Restate the listing below word for word, from its first line through the line containing "gray semicircle at (271, 74): moved 7 px left", with both of those lines included.
========================
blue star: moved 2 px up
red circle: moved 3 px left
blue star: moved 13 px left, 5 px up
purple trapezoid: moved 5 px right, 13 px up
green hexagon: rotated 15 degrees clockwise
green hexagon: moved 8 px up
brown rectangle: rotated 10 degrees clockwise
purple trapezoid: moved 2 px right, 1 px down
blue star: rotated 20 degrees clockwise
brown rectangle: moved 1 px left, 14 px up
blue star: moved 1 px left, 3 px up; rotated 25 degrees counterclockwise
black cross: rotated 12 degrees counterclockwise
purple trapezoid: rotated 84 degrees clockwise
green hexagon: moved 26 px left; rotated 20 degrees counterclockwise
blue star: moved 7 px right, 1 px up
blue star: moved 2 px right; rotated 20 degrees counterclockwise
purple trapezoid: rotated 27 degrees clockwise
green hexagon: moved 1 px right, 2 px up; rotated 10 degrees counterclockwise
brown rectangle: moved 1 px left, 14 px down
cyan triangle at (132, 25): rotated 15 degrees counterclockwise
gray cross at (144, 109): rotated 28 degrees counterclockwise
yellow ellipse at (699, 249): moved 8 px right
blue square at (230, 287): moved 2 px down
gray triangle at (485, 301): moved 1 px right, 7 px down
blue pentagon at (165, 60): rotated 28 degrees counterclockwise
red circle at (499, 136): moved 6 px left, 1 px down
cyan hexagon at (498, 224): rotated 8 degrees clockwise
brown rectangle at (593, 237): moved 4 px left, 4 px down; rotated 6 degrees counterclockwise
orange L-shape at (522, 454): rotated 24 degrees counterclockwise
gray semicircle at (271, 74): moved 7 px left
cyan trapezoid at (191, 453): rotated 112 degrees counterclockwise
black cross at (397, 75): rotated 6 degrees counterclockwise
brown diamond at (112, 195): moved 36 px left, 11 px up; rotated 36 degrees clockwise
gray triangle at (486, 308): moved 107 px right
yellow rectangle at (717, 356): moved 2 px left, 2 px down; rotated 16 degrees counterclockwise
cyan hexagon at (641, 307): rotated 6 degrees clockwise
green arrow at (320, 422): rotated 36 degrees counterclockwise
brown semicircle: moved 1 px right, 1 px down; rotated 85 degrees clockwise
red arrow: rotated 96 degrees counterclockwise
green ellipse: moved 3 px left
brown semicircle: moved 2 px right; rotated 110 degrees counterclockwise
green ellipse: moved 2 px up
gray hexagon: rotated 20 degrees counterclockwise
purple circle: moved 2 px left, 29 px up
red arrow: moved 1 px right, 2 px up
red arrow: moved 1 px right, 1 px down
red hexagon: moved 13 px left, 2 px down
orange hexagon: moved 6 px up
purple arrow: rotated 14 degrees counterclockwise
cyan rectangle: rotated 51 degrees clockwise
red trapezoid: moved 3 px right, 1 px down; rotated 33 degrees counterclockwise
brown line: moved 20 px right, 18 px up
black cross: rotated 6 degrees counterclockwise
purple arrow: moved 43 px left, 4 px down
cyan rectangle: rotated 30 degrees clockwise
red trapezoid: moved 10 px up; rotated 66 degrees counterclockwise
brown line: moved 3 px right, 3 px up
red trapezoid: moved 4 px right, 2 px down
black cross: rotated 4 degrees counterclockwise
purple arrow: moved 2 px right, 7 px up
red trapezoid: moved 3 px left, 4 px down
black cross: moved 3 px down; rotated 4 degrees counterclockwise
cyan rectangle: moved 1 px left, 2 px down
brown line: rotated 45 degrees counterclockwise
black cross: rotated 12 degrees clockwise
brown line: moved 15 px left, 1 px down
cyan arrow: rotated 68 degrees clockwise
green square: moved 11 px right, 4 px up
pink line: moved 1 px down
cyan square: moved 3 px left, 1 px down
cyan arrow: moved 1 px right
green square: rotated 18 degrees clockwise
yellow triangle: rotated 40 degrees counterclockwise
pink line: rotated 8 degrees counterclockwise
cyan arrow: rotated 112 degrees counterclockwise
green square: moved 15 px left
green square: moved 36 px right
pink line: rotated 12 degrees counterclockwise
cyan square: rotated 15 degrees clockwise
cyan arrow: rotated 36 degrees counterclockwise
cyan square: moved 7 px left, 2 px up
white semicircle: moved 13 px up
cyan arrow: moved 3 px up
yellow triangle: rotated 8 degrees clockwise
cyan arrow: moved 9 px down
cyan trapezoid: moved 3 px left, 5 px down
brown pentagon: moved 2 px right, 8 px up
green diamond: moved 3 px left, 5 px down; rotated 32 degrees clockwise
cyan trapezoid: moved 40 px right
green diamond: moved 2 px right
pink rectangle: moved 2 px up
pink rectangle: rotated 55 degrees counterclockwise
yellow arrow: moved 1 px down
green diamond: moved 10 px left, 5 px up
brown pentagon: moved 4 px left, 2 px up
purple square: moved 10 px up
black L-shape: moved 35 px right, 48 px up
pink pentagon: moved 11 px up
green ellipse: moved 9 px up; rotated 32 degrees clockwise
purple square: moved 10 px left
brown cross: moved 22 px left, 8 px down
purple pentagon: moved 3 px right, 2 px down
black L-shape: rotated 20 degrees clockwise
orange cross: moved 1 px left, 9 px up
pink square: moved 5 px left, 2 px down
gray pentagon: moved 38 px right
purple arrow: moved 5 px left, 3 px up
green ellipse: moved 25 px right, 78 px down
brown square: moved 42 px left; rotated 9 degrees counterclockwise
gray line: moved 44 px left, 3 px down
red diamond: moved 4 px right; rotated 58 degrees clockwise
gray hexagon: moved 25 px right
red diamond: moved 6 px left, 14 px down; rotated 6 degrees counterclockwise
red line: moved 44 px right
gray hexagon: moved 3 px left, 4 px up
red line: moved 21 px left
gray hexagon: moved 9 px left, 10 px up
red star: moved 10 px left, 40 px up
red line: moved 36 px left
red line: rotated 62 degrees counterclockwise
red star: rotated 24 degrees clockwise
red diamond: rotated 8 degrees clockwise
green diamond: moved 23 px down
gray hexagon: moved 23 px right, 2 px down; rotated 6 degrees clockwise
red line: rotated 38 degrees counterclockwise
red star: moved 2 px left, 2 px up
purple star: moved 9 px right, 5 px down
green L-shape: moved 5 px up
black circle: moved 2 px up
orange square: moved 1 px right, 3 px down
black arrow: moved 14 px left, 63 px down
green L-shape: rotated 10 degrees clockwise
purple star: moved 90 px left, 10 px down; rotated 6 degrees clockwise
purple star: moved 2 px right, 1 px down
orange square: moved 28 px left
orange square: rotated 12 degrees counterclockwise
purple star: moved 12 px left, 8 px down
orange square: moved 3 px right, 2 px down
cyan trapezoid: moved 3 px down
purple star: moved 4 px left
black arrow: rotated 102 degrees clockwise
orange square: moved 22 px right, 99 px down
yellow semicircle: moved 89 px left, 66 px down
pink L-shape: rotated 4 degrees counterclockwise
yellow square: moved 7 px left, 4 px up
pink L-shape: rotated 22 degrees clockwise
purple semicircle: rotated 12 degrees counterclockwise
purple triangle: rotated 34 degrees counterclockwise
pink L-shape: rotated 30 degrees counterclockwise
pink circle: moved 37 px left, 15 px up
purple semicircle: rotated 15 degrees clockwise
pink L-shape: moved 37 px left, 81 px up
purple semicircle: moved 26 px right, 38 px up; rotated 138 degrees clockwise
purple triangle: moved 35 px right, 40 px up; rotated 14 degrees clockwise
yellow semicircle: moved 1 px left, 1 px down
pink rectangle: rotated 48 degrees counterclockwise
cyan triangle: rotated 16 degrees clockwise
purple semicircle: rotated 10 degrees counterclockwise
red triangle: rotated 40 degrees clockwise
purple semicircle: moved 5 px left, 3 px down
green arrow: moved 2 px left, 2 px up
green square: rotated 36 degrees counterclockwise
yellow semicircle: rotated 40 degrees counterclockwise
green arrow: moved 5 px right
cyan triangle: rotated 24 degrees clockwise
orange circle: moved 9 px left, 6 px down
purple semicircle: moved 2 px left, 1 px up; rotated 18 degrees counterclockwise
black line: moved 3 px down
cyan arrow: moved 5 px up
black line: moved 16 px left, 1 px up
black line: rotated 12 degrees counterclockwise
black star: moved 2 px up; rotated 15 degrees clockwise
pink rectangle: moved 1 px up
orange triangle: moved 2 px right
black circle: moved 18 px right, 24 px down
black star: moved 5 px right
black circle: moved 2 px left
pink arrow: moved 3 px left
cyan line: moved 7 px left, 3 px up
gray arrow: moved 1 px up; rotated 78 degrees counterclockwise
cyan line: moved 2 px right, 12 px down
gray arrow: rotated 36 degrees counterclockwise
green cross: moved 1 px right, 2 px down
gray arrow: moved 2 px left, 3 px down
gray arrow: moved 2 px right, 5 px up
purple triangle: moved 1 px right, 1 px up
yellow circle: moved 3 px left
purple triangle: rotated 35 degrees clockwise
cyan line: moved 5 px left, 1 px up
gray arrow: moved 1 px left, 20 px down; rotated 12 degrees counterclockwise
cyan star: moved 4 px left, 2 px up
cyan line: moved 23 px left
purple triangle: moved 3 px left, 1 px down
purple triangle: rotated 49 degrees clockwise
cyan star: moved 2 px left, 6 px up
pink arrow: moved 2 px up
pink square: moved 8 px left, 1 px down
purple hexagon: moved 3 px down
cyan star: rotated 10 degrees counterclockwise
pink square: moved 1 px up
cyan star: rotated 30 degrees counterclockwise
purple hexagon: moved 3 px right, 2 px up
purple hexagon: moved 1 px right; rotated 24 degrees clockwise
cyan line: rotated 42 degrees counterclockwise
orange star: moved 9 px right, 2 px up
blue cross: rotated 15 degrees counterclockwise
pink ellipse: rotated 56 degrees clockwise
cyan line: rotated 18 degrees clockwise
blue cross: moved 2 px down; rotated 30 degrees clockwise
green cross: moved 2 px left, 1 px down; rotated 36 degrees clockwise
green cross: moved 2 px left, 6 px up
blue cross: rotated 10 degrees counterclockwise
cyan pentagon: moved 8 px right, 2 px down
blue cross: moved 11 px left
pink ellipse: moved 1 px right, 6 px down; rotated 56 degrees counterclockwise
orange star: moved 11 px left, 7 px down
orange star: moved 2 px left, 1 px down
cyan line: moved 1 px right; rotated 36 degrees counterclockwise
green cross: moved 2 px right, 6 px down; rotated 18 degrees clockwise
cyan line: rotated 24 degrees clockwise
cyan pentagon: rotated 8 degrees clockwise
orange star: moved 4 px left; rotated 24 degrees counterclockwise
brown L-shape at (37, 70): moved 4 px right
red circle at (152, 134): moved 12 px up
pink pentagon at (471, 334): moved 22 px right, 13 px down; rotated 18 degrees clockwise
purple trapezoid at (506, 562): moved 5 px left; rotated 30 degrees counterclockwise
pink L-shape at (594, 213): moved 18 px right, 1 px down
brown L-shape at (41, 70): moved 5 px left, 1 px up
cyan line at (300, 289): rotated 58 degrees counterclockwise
========================
■ **Exercise answer**:
blue star: moved 2 px up
red circle: moved 3 px left
blue star: moved 13 px left, 5 px up
purple trapezoid: moved 5 px right, 13 px up
green hexagon: rotated 15 degrees clockwise
green hexagon: moved 8 px up
brown rectangle: rotated 10 degrees clockwise
purple trapezoid: moved 2 px right, 1 px down
blue star: rotated 20 degrees clockwise
brown rectangle: moved 1 px left, 14 px up
blue star: moved 1 px left, 3 px up; rotated 25 degrees counterclockwise
black cross: rotated 12 degrees counterclockwise
purple trapezoid: rotated 84 degrees clockwise
green hexagon: moved 26 px left; rotated 20 degrees counterclockwise
blue star: moved 7 px right, 1 px up
blue star: moved 2 px right; rotated 20 degrees counterclockwise
purple trapezoid: rotated 27 degrees clockwise
green hexagon: moved 1 px right, 2 px up; rotated 10 degrees counterclockwise
brown rectangle: moved 1 px left, 14 px down
cyan triangle at (132, 25): rotated 15 degrees counterclockwise
gray cross at (144, 109): rotated 28 degrees counterclockwise
yellow ellipse at (699, 249): moved 8 px right
blue square at (230, 287): moved 2 px down
gray triangle at (485, 301): moved 1 px right, 7 px down
blue pentagon at (165, 60): rotated 28 degrees counterclockwise
red circle at (499, 136): moved 6 px left, 1 px down
cyan hexagon at (498, 224): rotated 8 degrees clockwise
brown rectangle at (593, 237): moved 4 px left, 4 px down; rotated 6 degrees counterclockwise
orange L-shape at (522, 454): rotated 24 degrees counterclockwise
gray semicircle at (271, 74): moved 7 px left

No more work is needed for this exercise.